Extracted material:
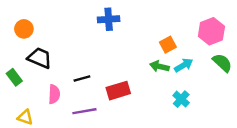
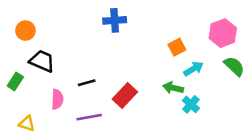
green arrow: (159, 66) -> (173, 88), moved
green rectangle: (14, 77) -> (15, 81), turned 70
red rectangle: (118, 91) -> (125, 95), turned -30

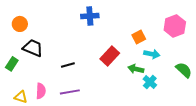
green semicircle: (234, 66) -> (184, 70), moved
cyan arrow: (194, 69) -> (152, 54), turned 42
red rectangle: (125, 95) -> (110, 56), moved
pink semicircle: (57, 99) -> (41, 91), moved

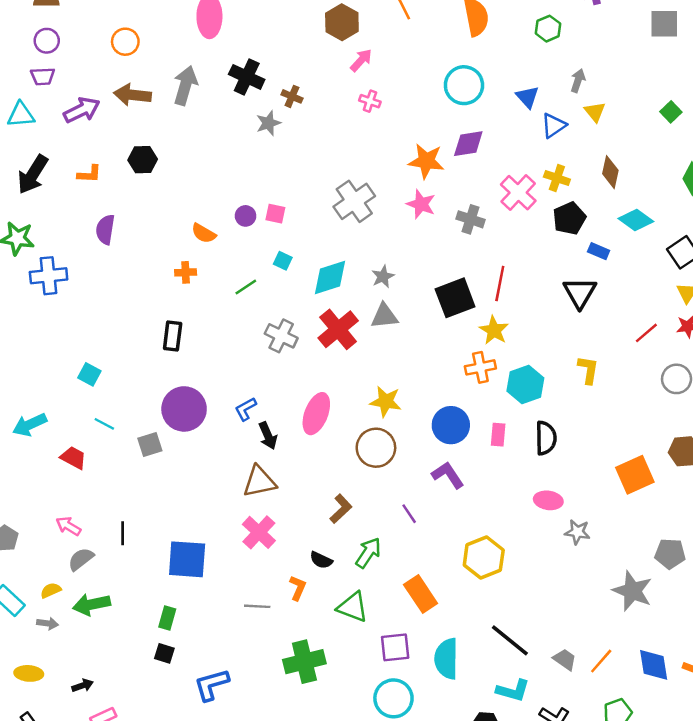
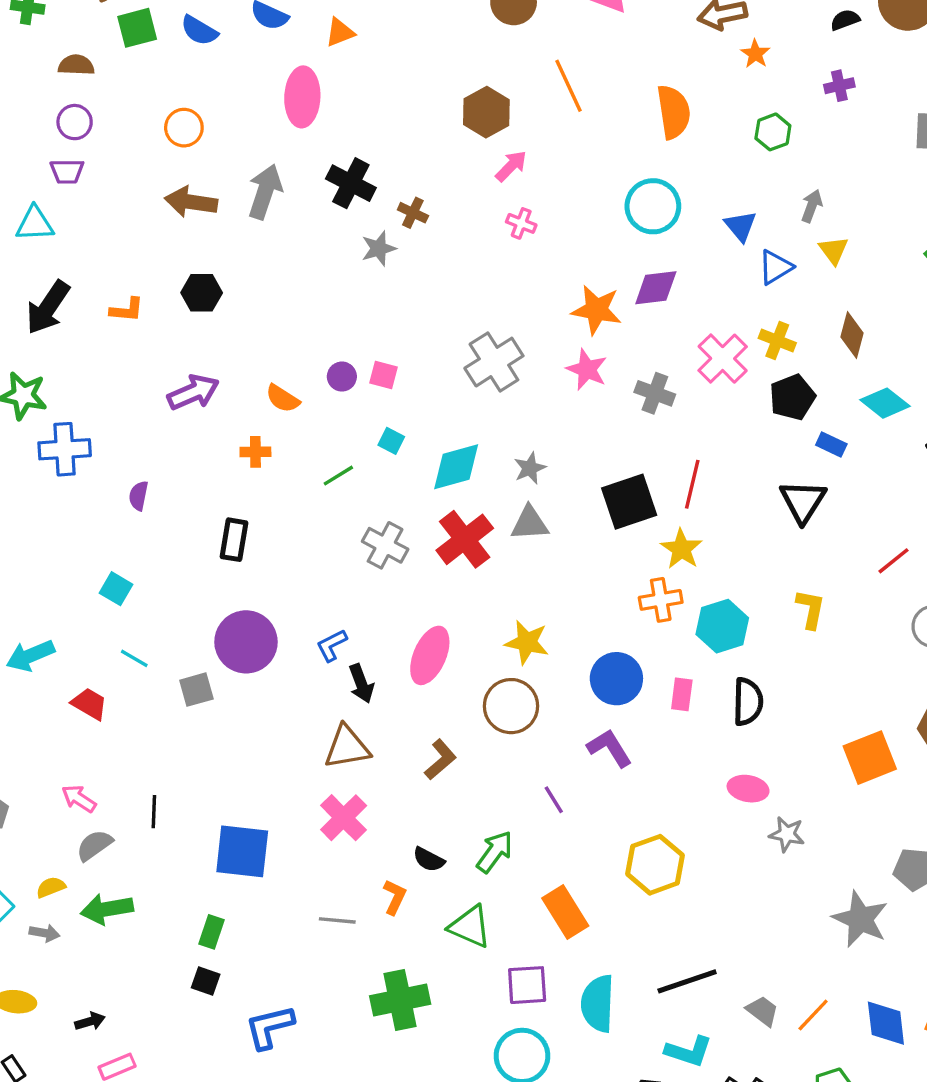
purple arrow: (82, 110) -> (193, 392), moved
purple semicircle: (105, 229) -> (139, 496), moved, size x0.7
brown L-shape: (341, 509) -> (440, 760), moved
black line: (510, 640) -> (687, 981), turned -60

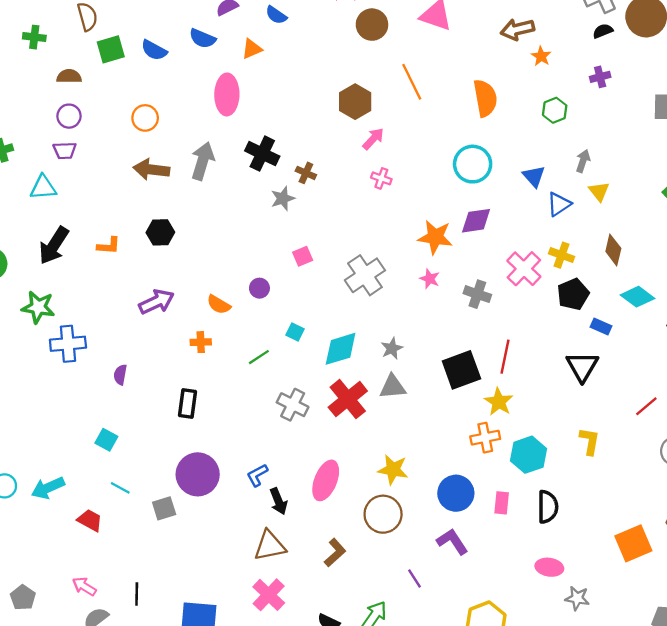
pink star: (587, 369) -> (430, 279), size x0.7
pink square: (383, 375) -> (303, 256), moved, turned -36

Work to complete:
After counting the lines of the records above that hold the word "green", give the total and nothing else.

Worked solution:
3